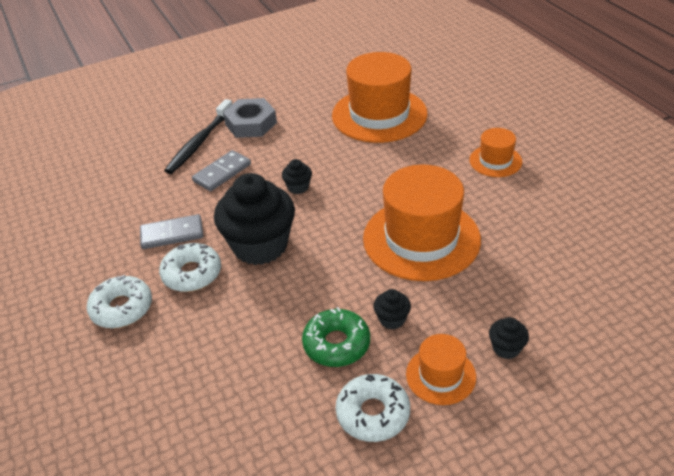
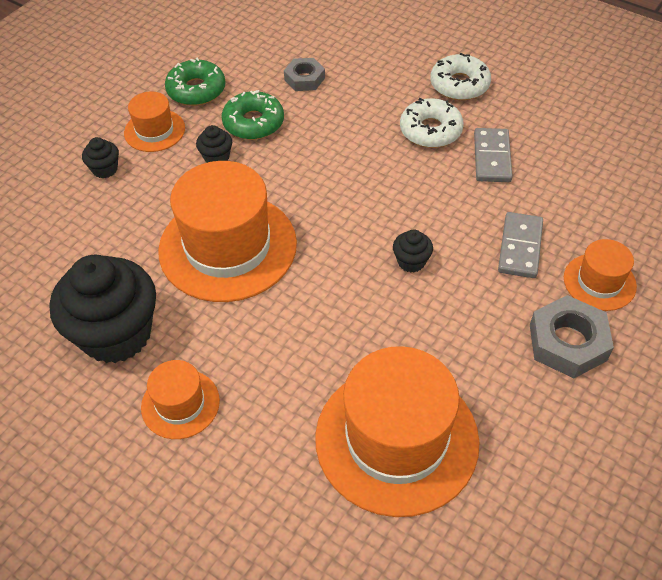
camera: 150 degrees right, 10 degrees up
grey domino [140,214,204,249] -> grey domino turned 45 degrees counterclockwise [474,128,513,182]
black toothbrush [164,99,232,174] -> orange hat [564,239,637,311]
black cupcake [214,173,295,265] -> black cupcake moved to [50,255,156,363]
white donut [336,374,410,442] -> green donut [165,57,225,106]
none -> grey nut [284,58,325,91]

About this exercise:
A word-for-word copy of the records is needed, one that contains no pictures.

Answer:
camera: 150 degrees right, 10 degrees up
grey domino [140,214,204,249] -> grey domino turned 45 degrees counterclockwise [474,128,513,182]
black toothbrush [164,99,232,174] -> orange hat [564,239,637,311]
black cupcake [214,173,295,265] -> black cupcake moved to [50,255,156,363]
white donut [336,374,410,442] -> green donut [165,57,225,106]
none -> grey nut [284,58,325,91]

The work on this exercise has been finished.